━━ AVAILABLE DATA ━━
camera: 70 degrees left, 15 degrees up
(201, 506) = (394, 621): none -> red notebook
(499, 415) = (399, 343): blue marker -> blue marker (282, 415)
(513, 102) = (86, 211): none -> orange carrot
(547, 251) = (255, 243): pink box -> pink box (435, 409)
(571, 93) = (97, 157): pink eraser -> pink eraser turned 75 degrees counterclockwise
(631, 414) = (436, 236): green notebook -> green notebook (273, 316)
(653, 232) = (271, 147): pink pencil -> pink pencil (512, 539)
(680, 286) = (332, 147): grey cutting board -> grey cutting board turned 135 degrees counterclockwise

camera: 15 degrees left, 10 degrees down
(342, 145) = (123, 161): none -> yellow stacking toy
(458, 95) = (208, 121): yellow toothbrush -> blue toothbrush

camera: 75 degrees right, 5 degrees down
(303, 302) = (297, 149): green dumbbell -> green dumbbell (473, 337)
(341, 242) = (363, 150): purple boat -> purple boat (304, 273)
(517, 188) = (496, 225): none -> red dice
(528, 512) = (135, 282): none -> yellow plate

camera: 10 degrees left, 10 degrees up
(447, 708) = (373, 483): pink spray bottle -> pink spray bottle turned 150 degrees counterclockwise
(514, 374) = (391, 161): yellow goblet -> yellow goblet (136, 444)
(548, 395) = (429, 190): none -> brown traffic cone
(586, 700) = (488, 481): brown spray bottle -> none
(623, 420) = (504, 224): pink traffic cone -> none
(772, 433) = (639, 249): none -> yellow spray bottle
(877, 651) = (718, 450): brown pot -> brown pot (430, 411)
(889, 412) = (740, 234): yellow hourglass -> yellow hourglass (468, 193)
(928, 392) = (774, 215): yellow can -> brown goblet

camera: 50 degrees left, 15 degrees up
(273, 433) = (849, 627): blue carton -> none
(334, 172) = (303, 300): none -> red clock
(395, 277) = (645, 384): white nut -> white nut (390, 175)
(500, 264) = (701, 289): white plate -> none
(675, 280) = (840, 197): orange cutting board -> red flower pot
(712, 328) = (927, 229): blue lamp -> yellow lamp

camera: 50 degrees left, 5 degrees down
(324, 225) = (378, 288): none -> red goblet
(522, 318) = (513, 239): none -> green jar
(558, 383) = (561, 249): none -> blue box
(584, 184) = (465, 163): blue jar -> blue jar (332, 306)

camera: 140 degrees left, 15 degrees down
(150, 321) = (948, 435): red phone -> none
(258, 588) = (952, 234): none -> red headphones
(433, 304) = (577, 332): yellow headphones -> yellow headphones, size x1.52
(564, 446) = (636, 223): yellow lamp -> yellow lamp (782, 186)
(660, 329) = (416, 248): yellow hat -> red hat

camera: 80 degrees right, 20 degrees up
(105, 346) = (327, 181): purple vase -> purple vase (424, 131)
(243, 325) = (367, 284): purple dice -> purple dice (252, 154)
━━━
**EXERCISE OBJECTIVE**
The answer should be an exact copy of the lines from the first line of the data through the line with "(889, 412) = (740, 234): yellow" and should contain nothing else.

**WORKED SOLUTION**
camera: 70 degrees left, 15 degrees up
(201, 506) = (394, 621): none -> red notebook
(499, 415) = (399, 343): blue marker -> blue marker (282, 415)
(513, 102) = (86, 211): none -> orange carrot
(547, 251) = (255, 243): pink box -> pink box (435, 409)
(571, 93) = (97, 157): pink eraser -> pink eraser turned 75 degrees counterclockwise
(631, 414) = (436, 236): green notebook -> green notebook (273, 316)
(653, 232) = (271, 147): pink pencil -> pink pencil (512, 539)
(680, 286) = (332, 147): grey cutting board -> grey cutting board turned 135 degrees counterclockwise

camera: 15 degrees left, 10 degrees down
(342, 145) = (123, 161): none -> yellow stacking toy
(458, 95) = (208, 121): yellow toothbrush -> blue toothbrush

camera: 75 degrees right, 5 degrees down
(303, 302) = (297, 149): green dumbbell -> green dumbbell (473, 337)
(341, 242) = (363, 150): purple boat -> purple boat (304, 273)
(517, 188) = (496, 225): none -> red dice
(528, 512) = (135, 282): none -> yellow plate

camera: 10 degrees left, 10 degrees up
(447, 708) = (373, 483): pink spray bottle -> pink spray bottle turned 150 degrees counterclockwise
(514, 374) = (391, 161): yellow goblet -> yellow goblet (136, 444)
(548, 395) = (429, 190): none -> brown traffic cone
(586, 700) = (488, 481): brown spray bottle -> none
(623, 420) = (504, 224): pink traffic cone -> none
(772, 433) = (639, 249): none -> yellow spray bottle
(877, 651) = (718, 450): brown pot -> brown pot (430, 411)
(889, 412) = (740, 234): yellow hourglass -> yellow hourglass (468, 193)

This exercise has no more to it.